* ABOUT THIS EXERCISE:
In the listing below, find the line containing "gray cross: (51, 117) -> (63, 80), turned -35" and the line containing "brown trapezoid: (180, 77)", then copy exactly everything from the first through the second, except the pictures.

* DATA FOR REVIEW:
---+---
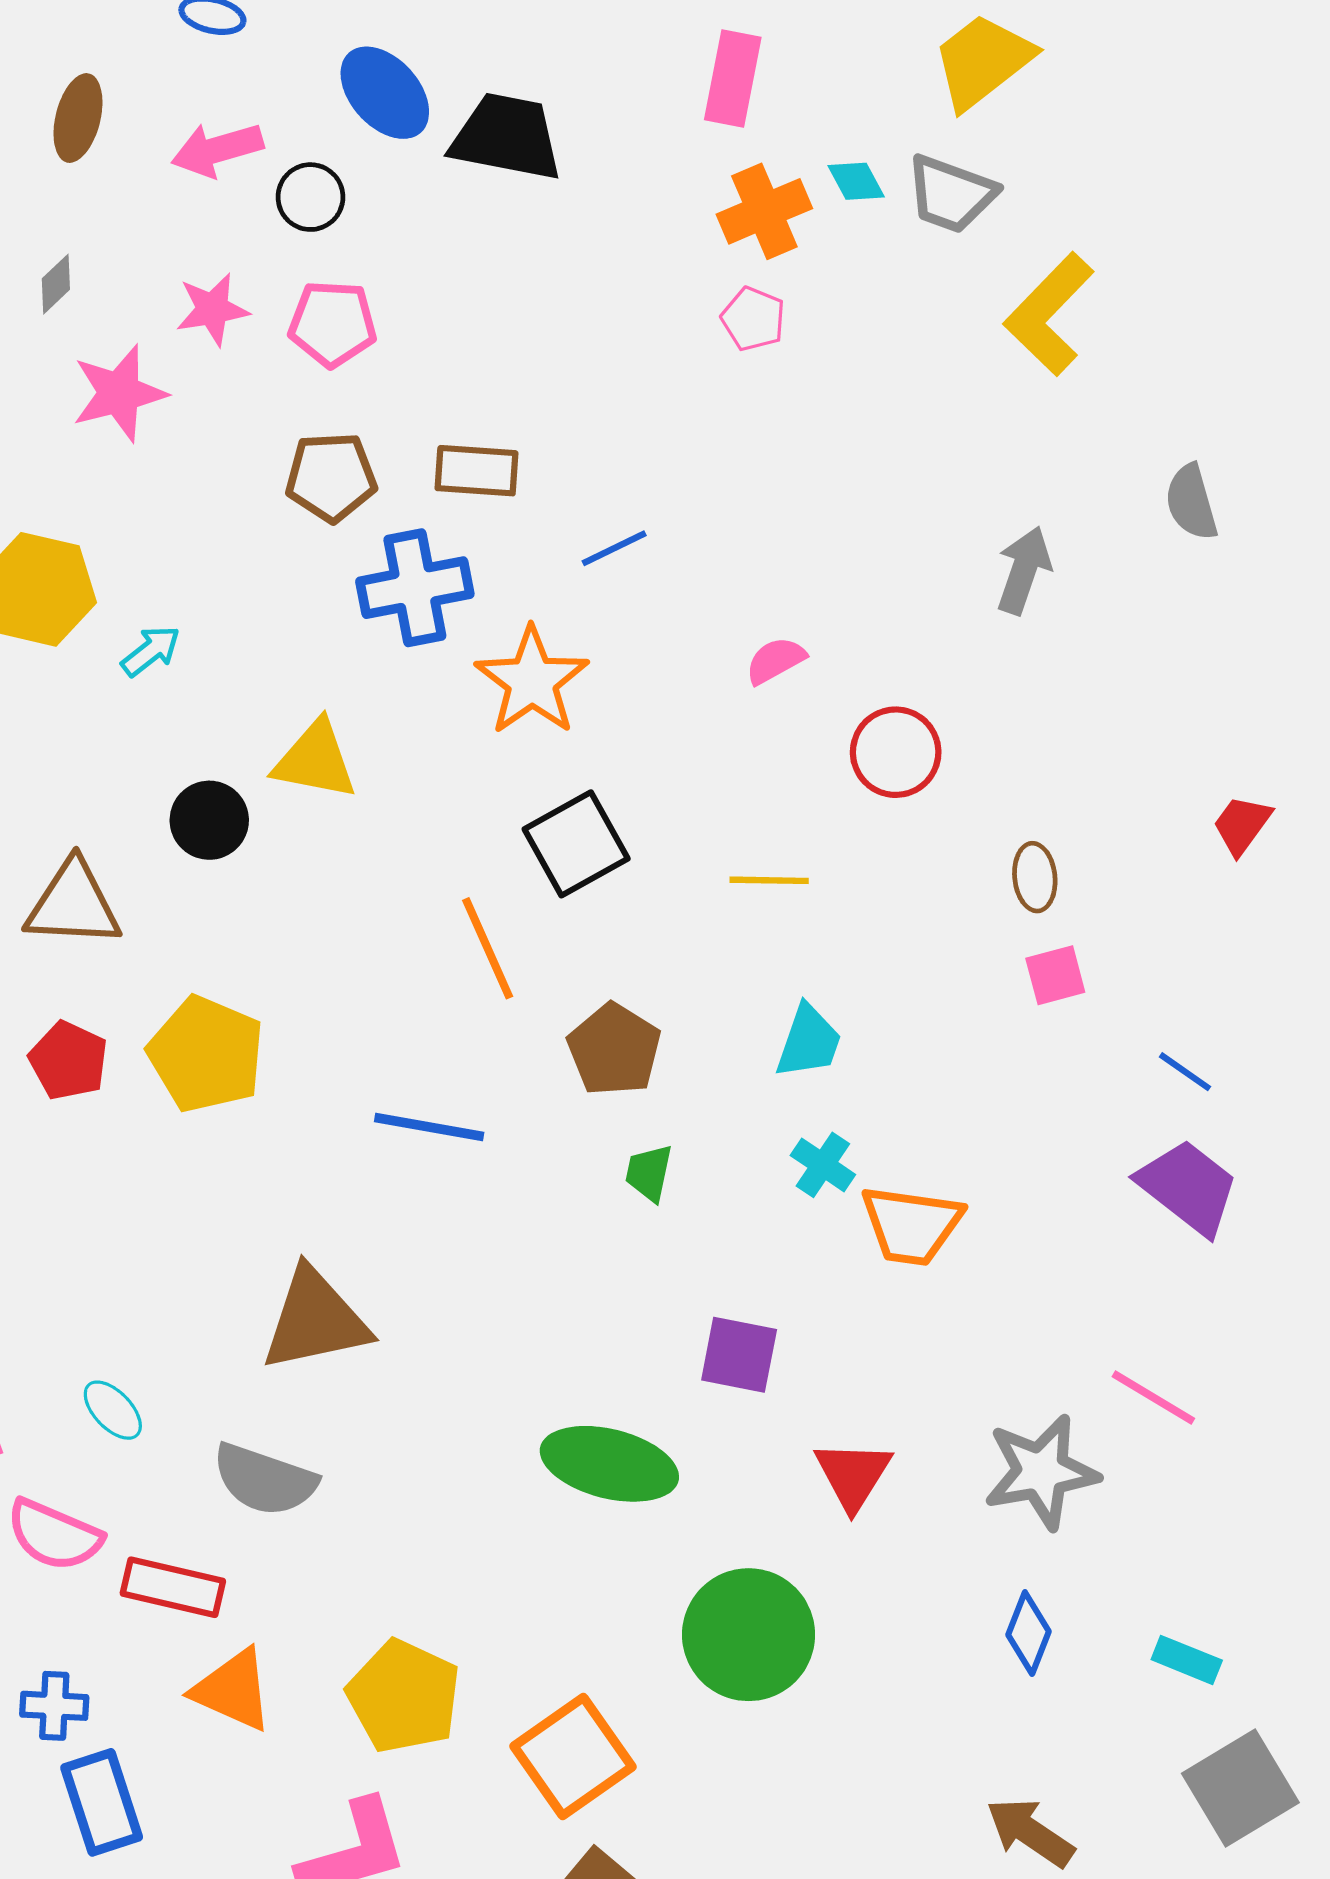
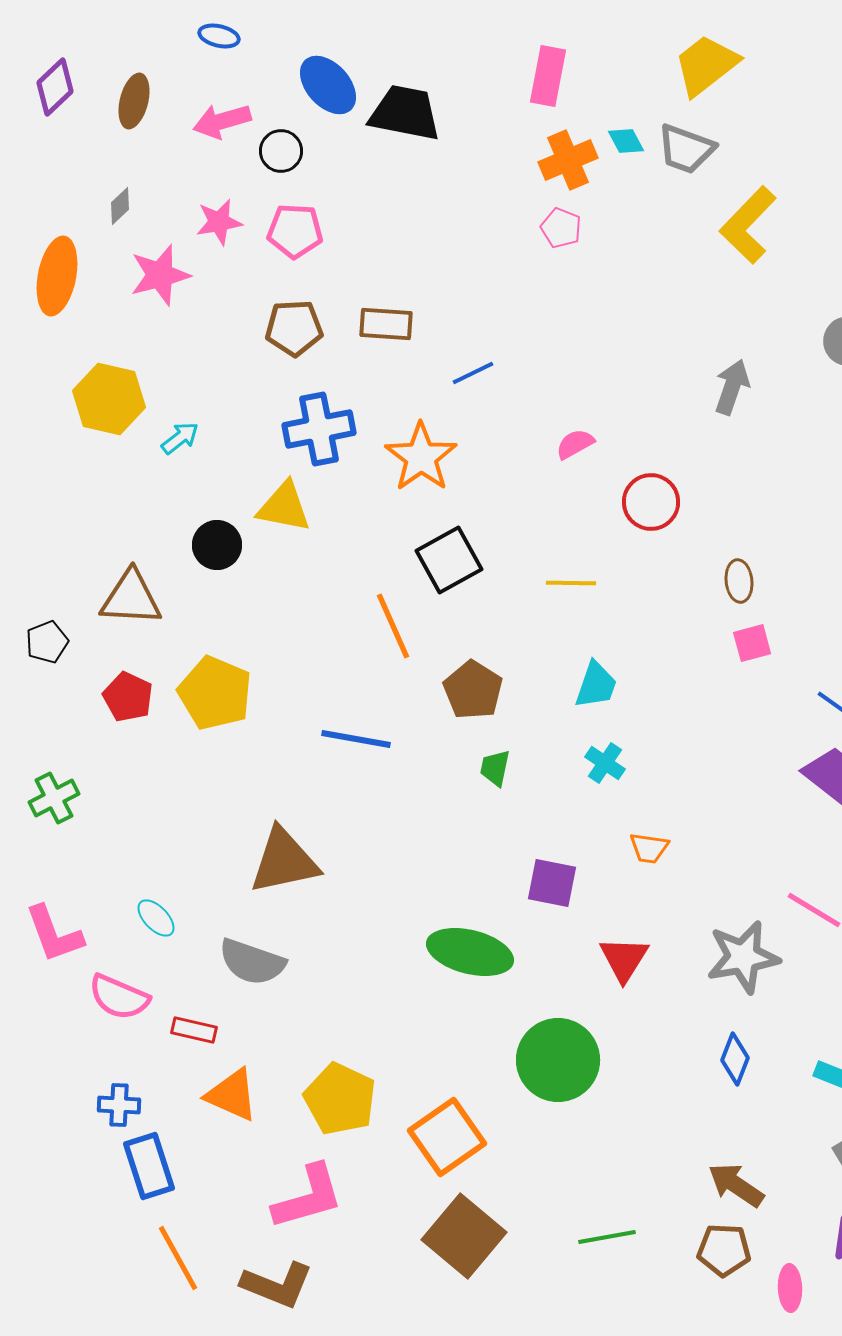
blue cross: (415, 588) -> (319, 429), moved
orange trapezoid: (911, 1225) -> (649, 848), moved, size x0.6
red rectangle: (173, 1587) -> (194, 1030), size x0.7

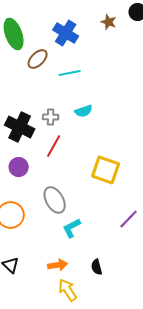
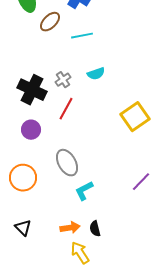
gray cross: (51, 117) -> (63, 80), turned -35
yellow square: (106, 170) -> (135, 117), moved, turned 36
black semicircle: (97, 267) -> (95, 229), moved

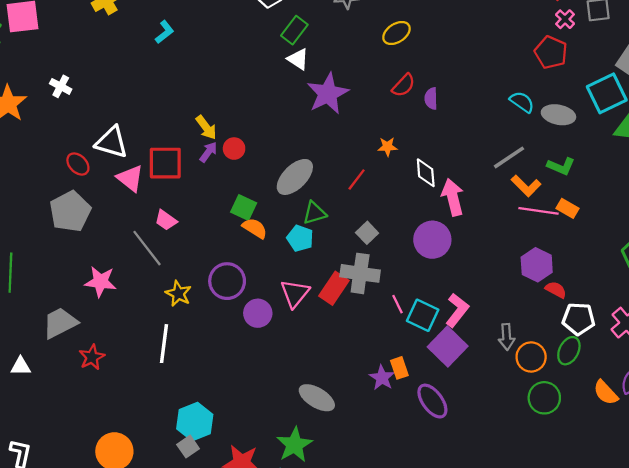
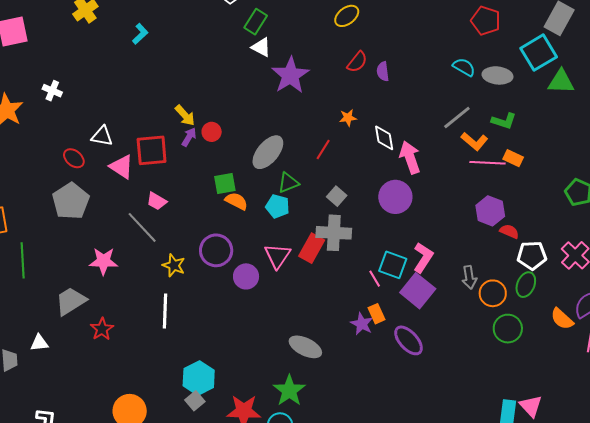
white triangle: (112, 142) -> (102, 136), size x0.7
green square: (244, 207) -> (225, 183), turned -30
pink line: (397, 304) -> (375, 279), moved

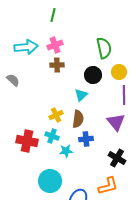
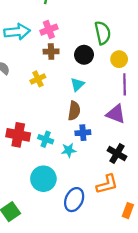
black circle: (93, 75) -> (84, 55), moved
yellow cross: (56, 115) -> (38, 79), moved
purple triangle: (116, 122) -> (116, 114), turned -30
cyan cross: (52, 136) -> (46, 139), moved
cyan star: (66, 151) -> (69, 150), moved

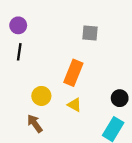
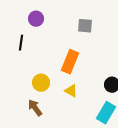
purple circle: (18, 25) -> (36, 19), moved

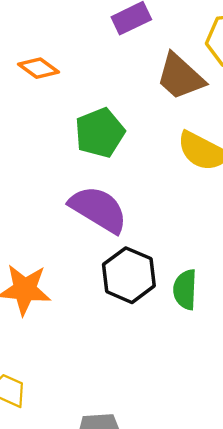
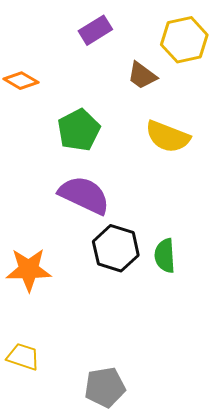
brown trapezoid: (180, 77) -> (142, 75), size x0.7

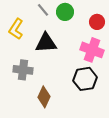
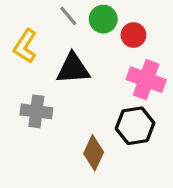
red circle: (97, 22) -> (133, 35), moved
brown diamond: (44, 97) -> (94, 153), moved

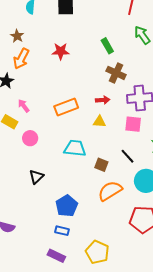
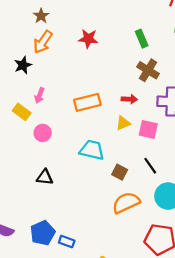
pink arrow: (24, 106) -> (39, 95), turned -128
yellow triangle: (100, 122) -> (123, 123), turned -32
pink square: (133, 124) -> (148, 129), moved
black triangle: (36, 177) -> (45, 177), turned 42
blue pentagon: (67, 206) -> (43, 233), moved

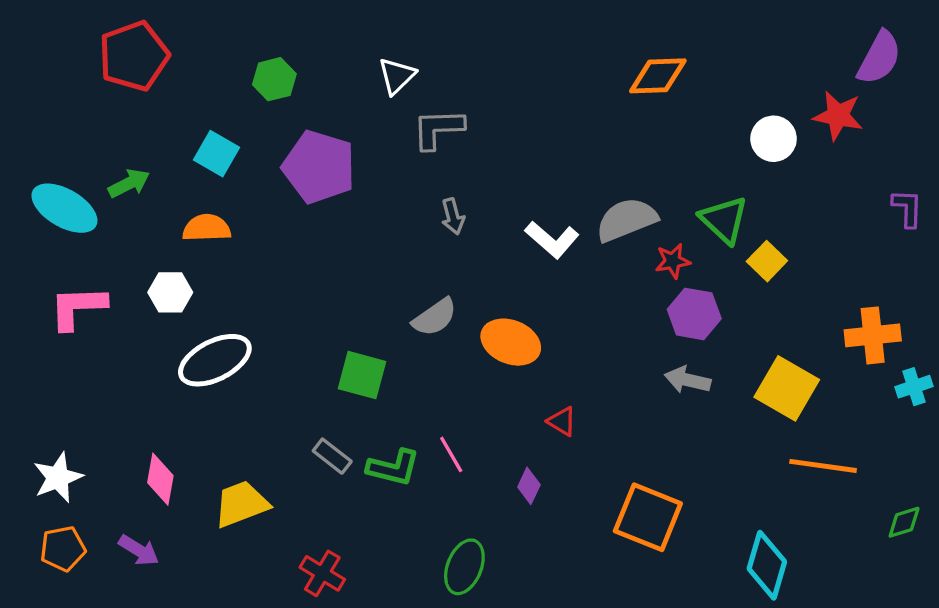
---+---
* ANSWER SPACE:
gray cross: (51, 117) -> (63, 80), turned -35
yellow square: (106, 170) -> (135, 117), moved, turned 36
black semicircle: (97, 267) -> (95, 229), moved

white triangle: (112, 142) -> (102, 136), size x0.7
green square: (244, 207) -> (225, 183), turned -30
pink line: (397, 304) -> (375, 279), moved

black circle: (93, 75) -> (84, 55), moved
yellow cross: (56, 115) -> (38, 79), moved
purple triangle: (116, 122) -> (116, 114), turned -30
cyan cross: (52, 136) -> (46, 139), moved
cyan star: (66, 151) -> (69, 150), moved

purple circle: (18, 25) -> (36, 19), moved

brown trapezoid: (180, 77) -> (142, 75), size x0.7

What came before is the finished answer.